(Colored geometric primitive data)

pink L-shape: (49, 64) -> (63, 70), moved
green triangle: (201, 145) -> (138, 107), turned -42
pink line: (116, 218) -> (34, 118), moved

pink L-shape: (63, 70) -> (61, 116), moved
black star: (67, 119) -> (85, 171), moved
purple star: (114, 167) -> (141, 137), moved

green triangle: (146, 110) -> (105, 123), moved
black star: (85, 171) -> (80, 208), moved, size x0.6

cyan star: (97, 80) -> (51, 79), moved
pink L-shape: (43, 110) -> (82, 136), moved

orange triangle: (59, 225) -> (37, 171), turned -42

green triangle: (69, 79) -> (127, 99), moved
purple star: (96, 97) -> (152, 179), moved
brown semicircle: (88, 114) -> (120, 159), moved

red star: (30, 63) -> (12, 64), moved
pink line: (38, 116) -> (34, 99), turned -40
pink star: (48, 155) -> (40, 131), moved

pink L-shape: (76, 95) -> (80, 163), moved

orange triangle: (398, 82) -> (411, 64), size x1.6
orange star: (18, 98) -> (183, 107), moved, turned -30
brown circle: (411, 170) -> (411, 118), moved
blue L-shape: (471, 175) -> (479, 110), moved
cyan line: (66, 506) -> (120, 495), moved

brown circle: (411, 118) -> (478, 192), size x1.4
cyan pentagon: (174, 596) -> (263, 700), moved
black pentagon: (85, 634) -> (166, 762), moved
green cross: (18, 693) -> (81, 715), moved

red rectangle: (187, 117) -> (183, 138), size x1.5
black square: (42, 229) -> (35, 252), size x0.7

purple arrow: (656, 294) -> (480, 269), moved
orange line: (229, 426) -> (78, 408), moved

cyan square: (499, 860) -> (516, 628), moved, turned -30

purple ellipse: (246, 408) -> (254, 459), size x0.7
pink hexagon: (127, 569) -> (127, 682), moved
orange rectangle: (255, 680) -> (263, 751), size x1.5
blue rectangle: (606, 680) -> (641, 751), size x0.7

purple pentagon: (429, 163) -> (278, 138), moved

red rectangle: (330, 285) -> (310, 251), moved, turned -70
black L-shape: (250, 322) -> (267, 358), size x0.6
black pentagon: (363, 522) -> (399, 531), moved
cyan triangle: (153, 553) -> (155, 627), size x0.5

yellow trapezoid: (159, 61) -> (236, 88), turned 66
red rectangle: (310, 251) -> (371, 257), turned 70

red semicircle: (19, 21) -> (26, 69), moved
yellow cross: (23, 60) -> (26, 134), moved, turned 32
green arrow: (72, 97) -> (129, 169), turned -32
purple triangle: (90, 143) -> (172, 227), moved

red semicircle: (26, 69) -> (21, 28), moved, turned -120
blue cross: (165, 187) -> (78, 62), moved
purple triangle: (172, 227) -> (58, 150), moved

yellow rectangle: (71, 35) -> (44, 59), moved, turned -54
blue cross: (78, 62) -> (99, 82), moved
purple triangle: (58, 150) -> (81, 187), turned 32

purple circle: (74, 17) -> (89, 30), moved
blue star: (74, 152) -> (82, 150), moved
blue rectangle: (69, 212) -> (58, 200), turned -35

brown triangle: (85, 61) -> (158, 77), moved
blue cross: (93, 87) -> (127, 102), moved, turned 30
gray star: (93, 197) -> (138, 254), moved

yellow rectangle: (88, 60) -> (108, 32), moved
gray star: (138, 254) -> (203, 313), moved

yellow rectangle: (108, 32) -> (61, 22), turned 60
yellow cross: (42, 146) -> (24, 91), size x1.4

JOB ITEM: Begin with the first line of the data above and, please, print each line exactly until you have printed the line containing "red rectangle: (187, 117)"; print nothing else.

ANSWER:
pink L-shape: (49, 64) -> (63, 70), moved
green triangle: (201, 145) -> (138, 107), turned -42
pink line: (116, 218) -> (34, 118), moved

pink L-shape: (63, 70) -> (61, 116), moved
black star: (67, 119) -> (85, 171), moved
purple star: (114, 167) -> (141, 137), moved

green triangle: (146, 110) -> (105, 123), moved
black star: (85, 171) -> (80, 208), moved, size x0.6

cyan star: (97, 80) -> (51, 79), moved
pink L-shape: (43, 110) -> (82, 136), moved

orange triangle: (59, 225) -> (37, 171), turned -42

green triangle: (69, 79) -> (127, 99), moved
purple star: (96, 97) -> (152, 179), moved
brown semicircle: (88, 114) -> (120, 159), moved

red star: (30, 63) -> (12, 64), moved
pink line: (38, 116) -> (34, 99), turned -40
pink star: (48, 155) -> (40, 131), moved

pink L-shape: (76, 95) -> (80, 163), moved

orange triangle: (398, 82) -> (411, 64), size x1.6
orange star: (18, 98) -> (183, 107), moved, turned -30
brown circle: (411, 170) -> (411, 118), moved
blue L-shape: (471, 175) -> (479, 110), moved
cyan line: (66, 506) -> (120, 495), moved

brown circle: (411, 118) -> (478, 192), size x1.4
cyan pentagon: (174, 596) -> (263, 700), moved
black pentagon: (85, 634) -> (166, 762), moved
green cross: (18, 693) -> (81, 715), moved

red rectangle: (187, 117) -> (183, 138), size x1.5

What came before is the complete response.